Exercise requirements: Every word in the data below belongs in your copy, exactly as given; the pictures do not.

Supplied records:
++++++

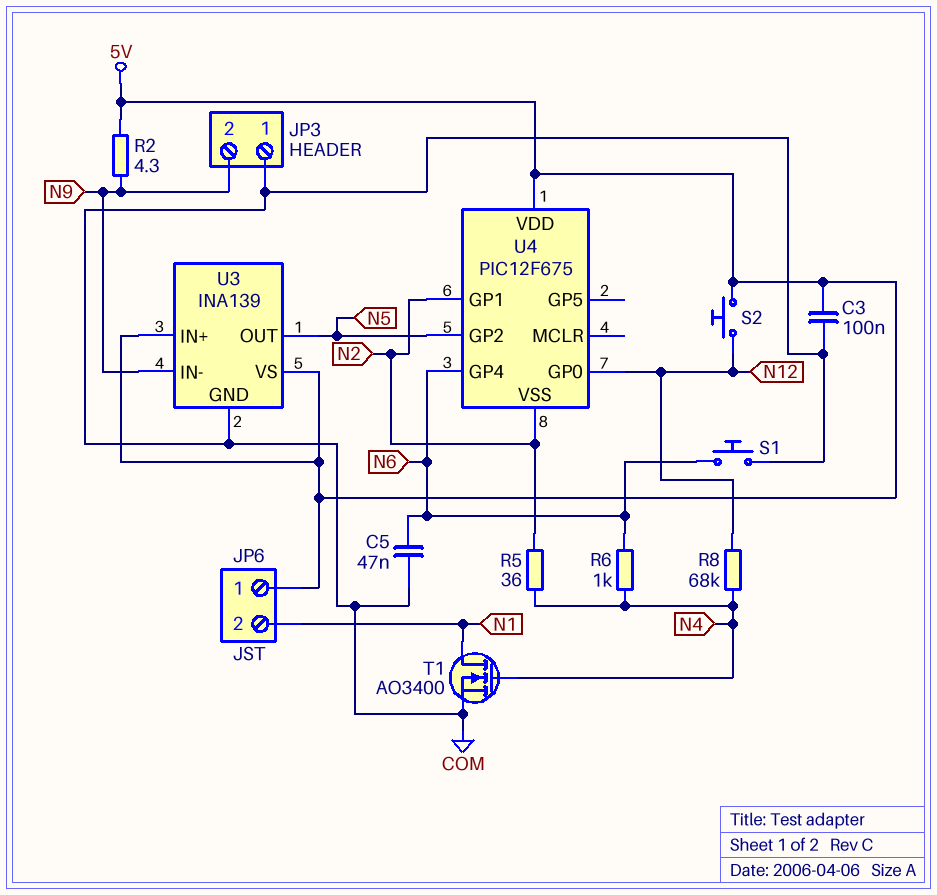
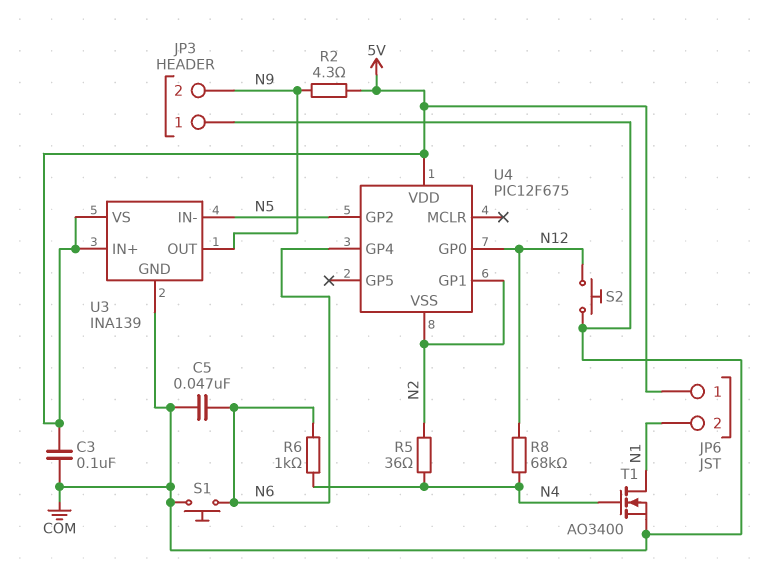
S2: button (5V, N12) -> button (COM, N12)
U3 pin IN-: N9 -> N5
U3 pin OUT: N5 -> N9

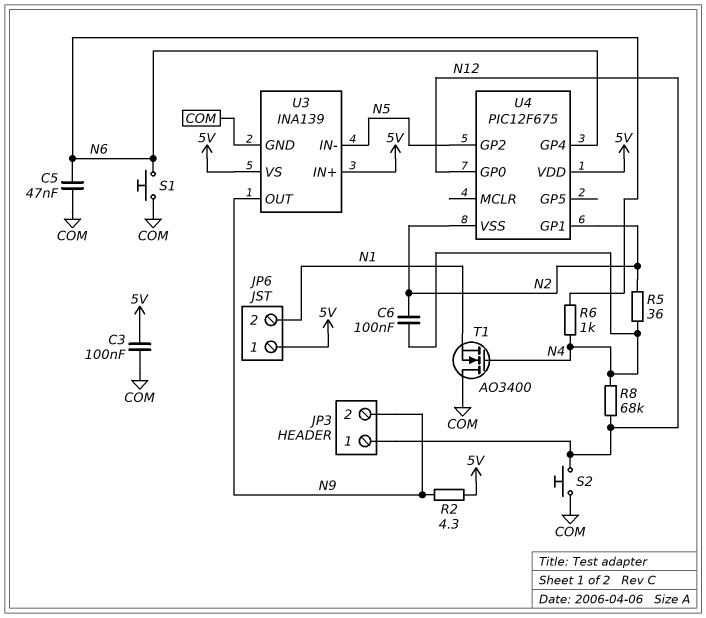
C6: none -> 100nF (N2, N4)
JP3 pin 1: COM -> N12
T1: NMOS AO3400 (G N4, D N1, S COM) -> NMOS AO3400 (G N4, D COM, S N1)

++++++

Output:
S2: button (5V, N12) -> button (COM, N12)
U3 pin IN-: N9 -> N5
U3 pin OUT: N5 -> N9

C6: none -> 100nF (N2, N4)
JP3 pin 1: COM -> N12
T1: NMOS AO3400 (G N4, D N1, S COM) -> NMOS AO3400 (G N4, D COM, S N1)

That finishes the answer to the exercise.